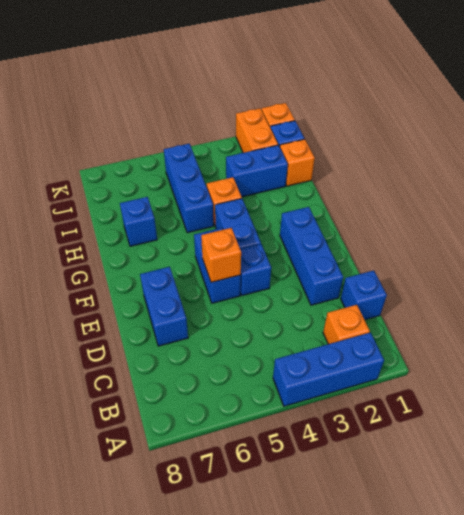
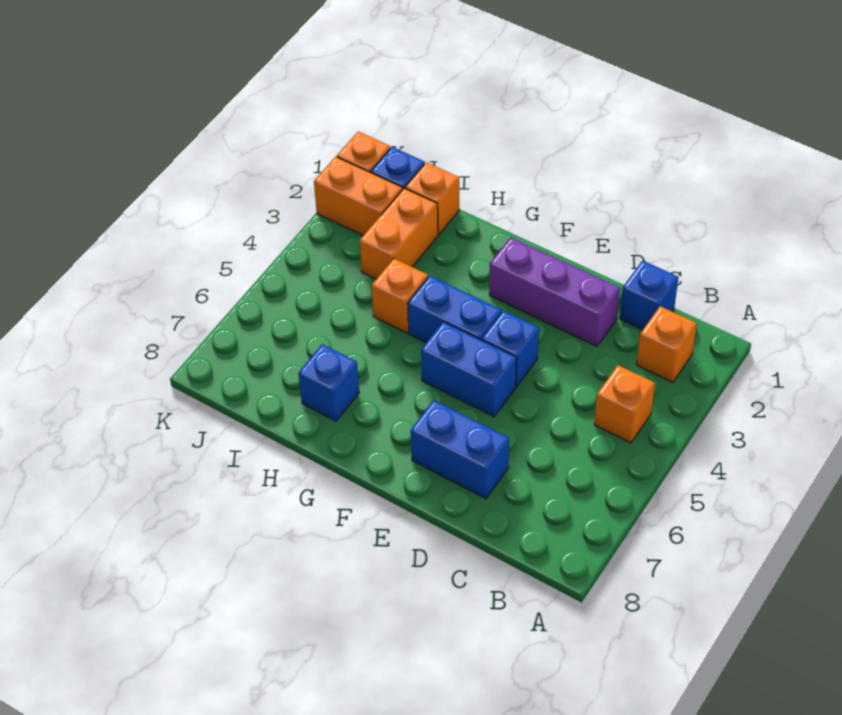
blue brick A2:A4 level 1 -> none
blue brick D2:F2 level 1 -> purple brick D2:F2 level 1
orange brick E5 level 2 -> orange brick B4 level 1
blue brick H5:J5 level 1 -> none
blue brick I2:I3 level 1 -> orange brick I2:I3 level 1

---

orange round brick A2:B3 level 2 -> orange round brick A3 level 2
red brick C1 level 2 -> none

---

Search the listing above for the lines with "orange round brick A2:B3" and "red brick C1 level 2 -> none", then output those lines and all lines between them exactly.

orange round brick A2:B3 level 2 -> orange round brick A3 level 2
red brick C1 level 2 -> none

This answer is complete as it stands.